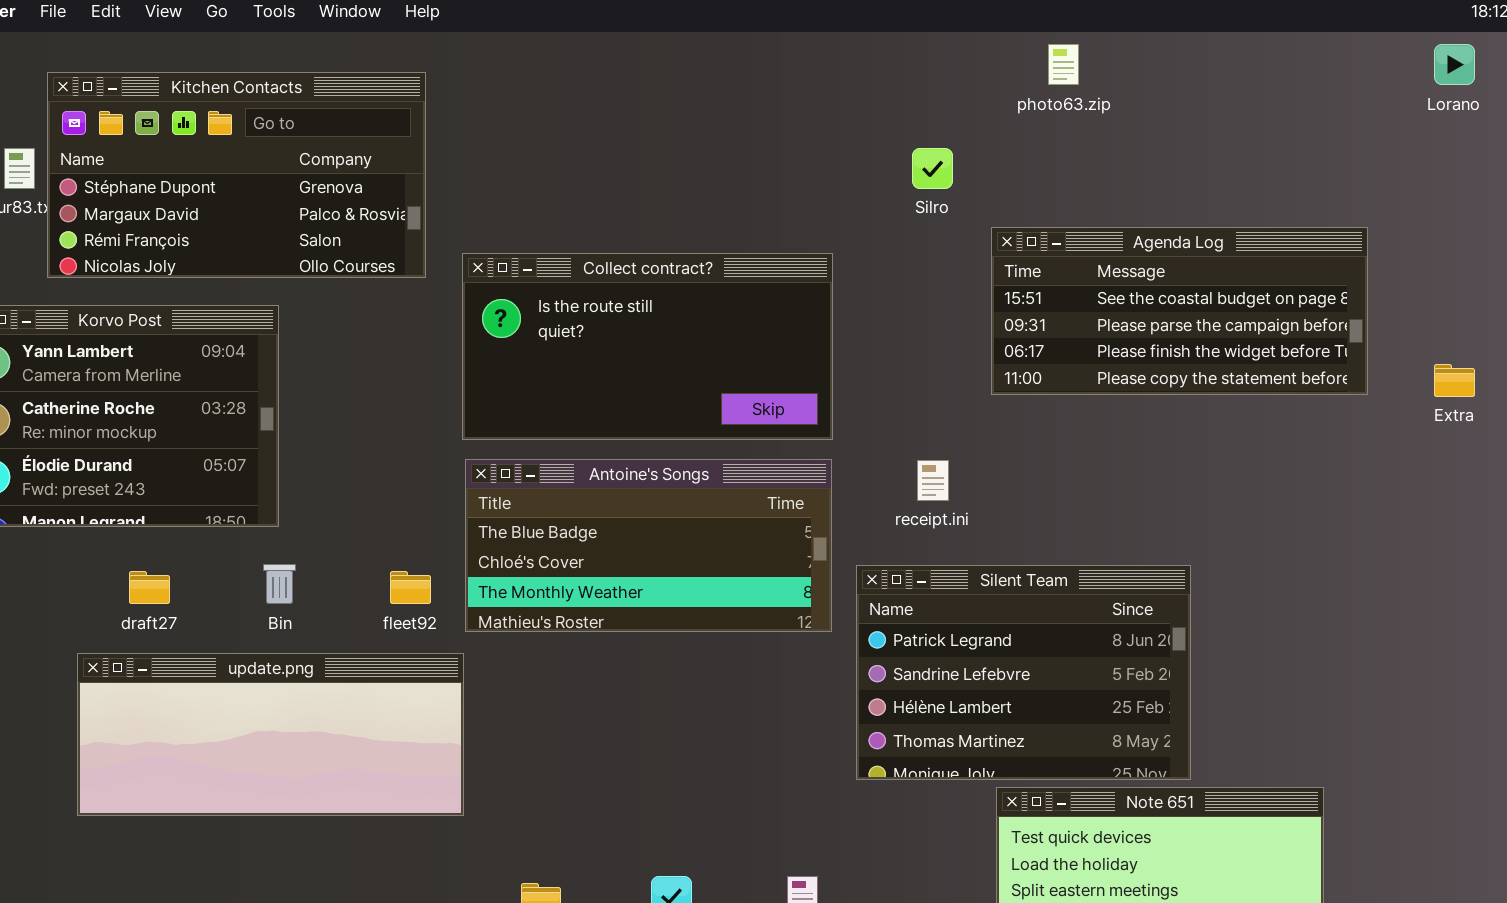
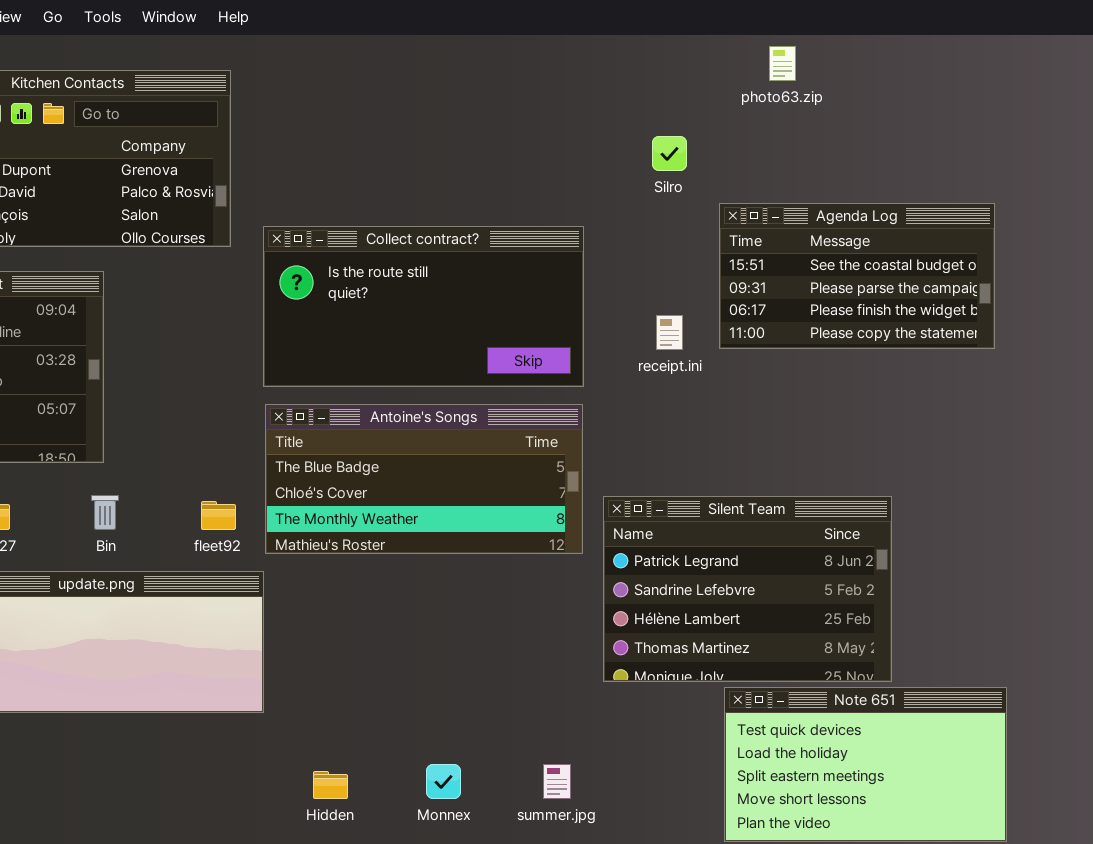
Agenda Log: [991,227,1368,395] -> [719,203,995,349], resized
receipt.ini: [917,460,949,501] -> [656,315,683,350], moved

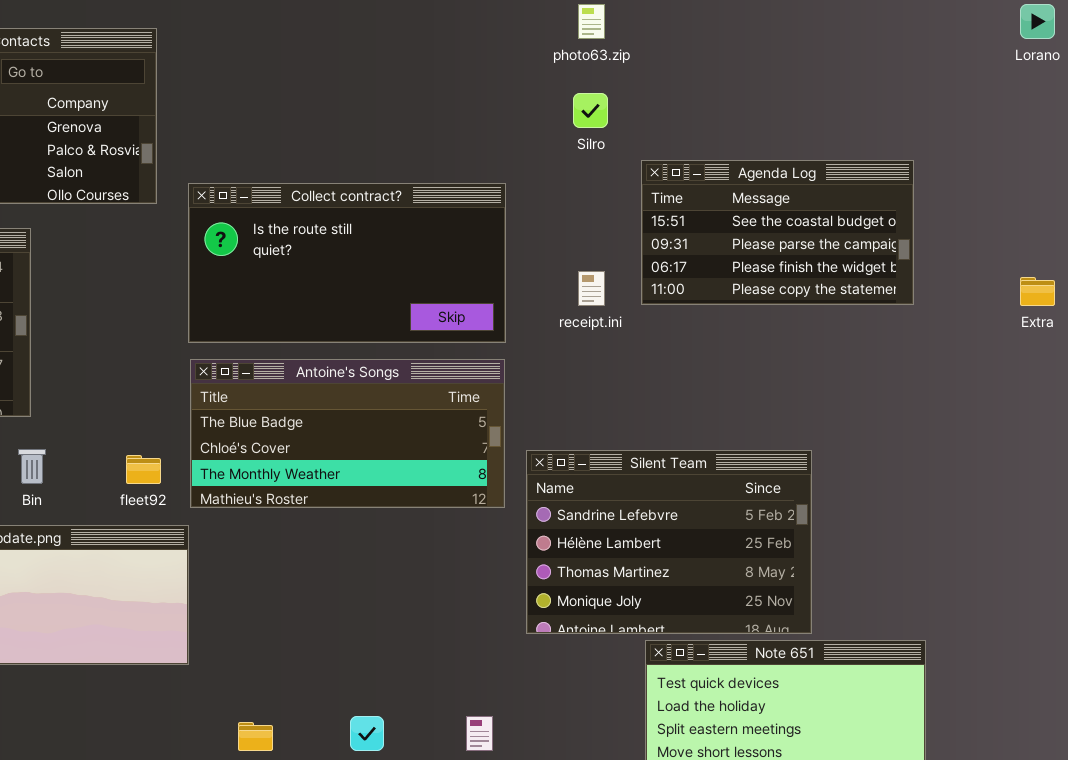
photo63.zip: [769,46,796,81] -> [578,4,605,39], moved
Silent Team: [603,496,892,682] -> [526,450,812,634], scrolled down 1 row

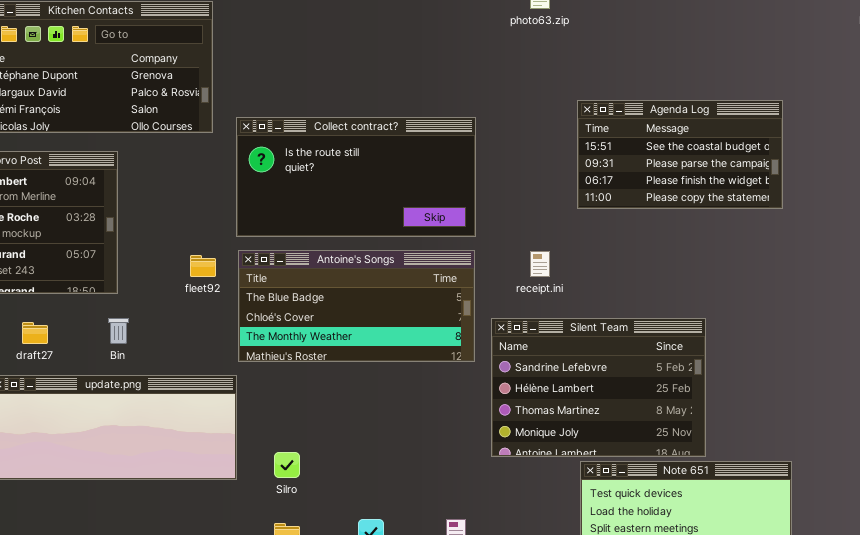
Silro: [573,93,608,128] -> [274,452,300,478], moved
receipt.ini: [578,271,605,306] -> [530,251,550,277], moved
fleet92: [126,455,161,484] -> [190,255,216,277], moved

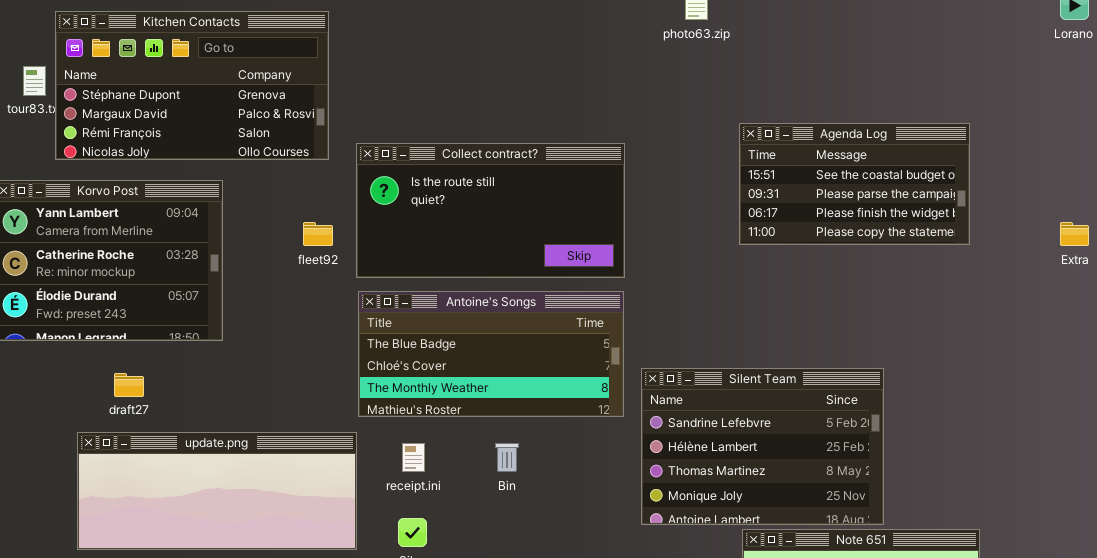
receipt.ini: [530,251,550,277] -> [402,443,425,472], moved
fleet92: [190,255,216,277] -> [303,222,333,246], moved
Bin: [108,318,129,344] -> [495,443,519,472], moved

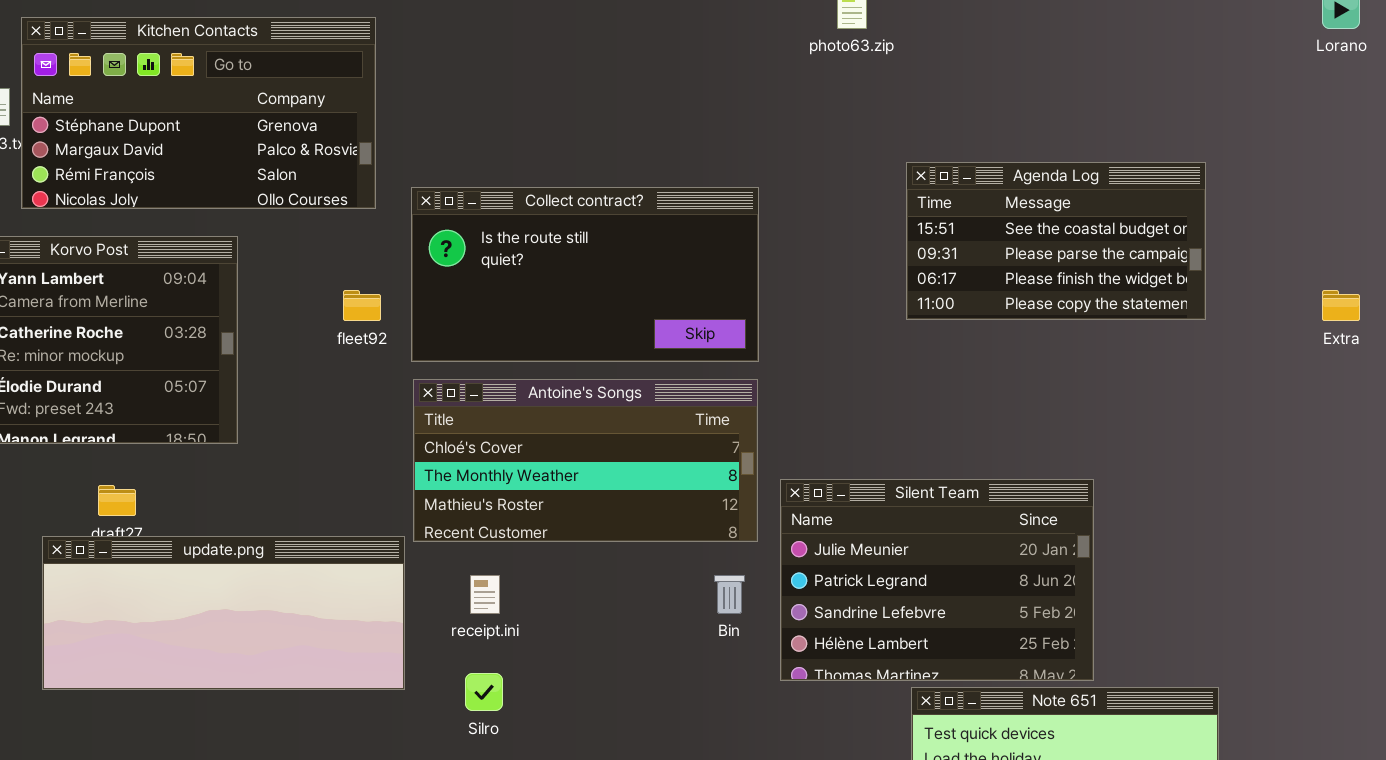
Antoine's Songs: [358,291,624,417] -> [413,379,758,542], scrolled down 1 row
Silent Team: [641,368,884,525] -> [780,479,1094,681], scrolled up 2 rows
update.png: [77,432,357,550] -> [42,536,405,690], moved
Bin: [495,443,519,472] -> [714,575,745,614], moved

:: Problem details ::
Please copy each line of the material that has the string "down" somewhere in it.

:: The answer ::
Silent Team: [603,496,892,682] -> [526,450,812,634], scrolled down 1 row
Antoine's Songs: [358,291,624,417] -> [413,379,758,542], scrolled down 1 row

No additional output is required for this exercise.